TASK
Which of the lines below hold the word "green"? Pull each of them out.

MATERIAL TO PROCESS
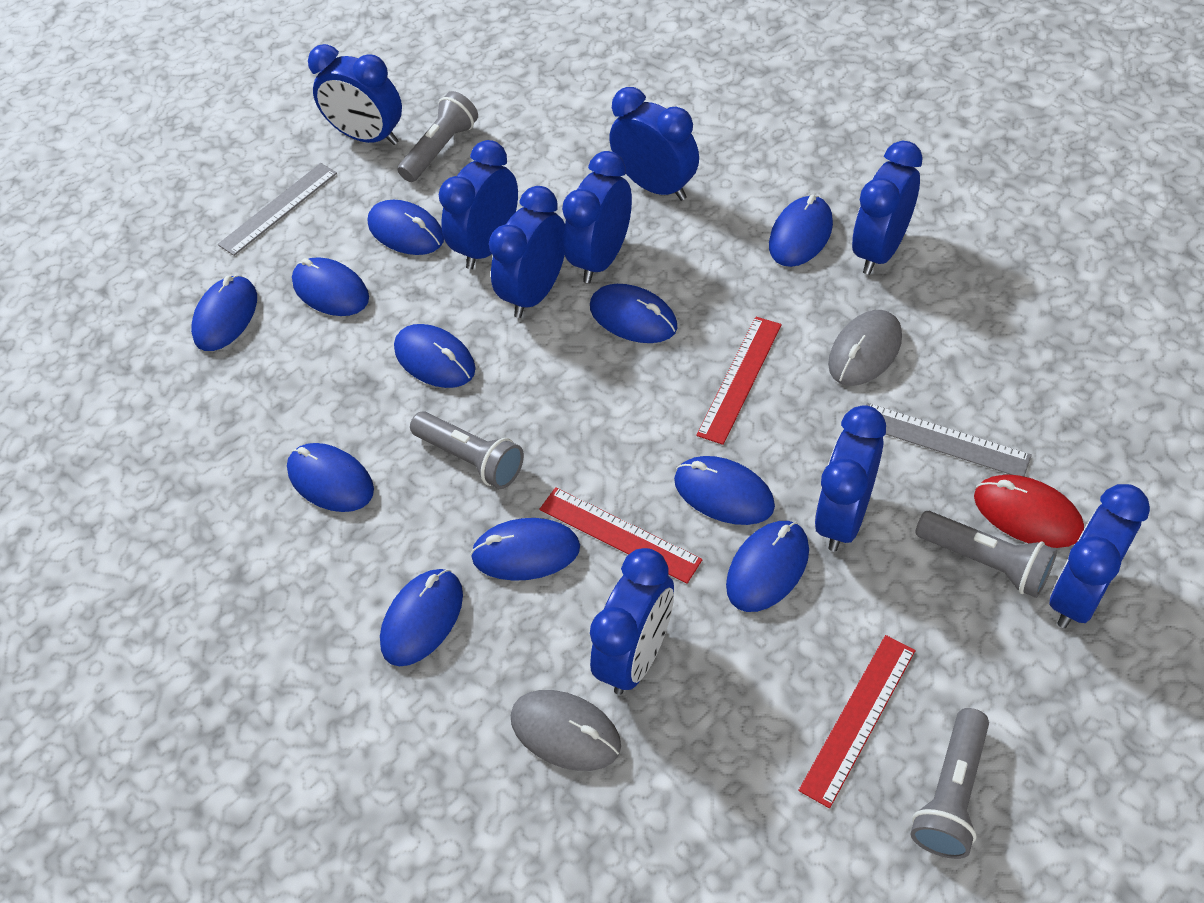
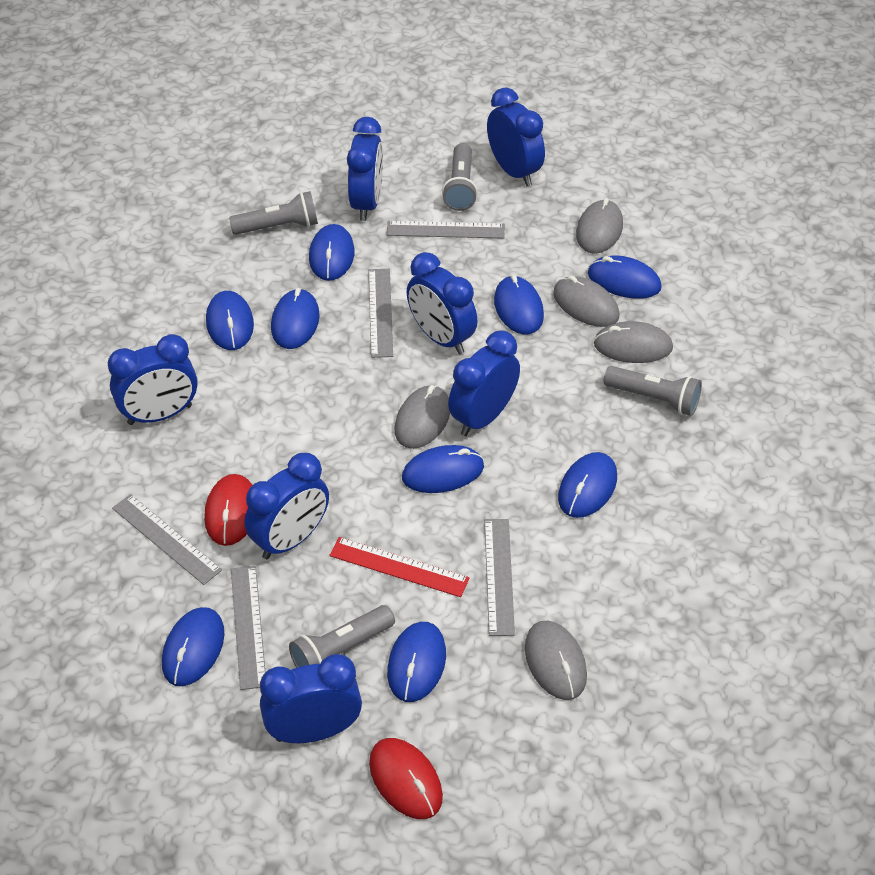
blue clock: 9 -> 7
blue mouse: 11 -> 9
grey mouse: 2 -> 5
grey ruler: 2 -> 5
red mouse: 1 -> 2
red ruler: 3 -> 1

--

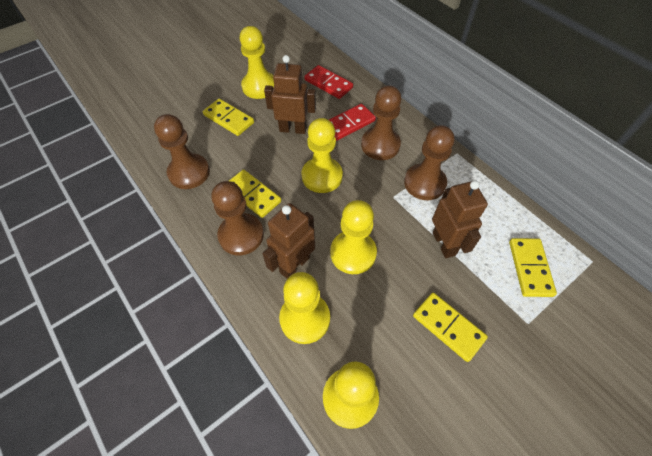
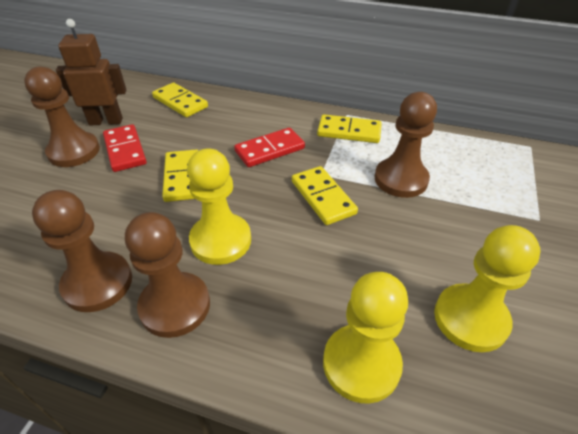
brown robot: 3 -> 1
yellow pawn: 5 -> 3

---

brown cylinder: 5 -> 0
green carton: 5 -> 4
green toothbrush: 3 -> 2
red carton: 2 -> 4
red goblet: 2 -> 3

TASK ANSWER
green carton: 5 -> 4
green toothbrush: 3 -> 2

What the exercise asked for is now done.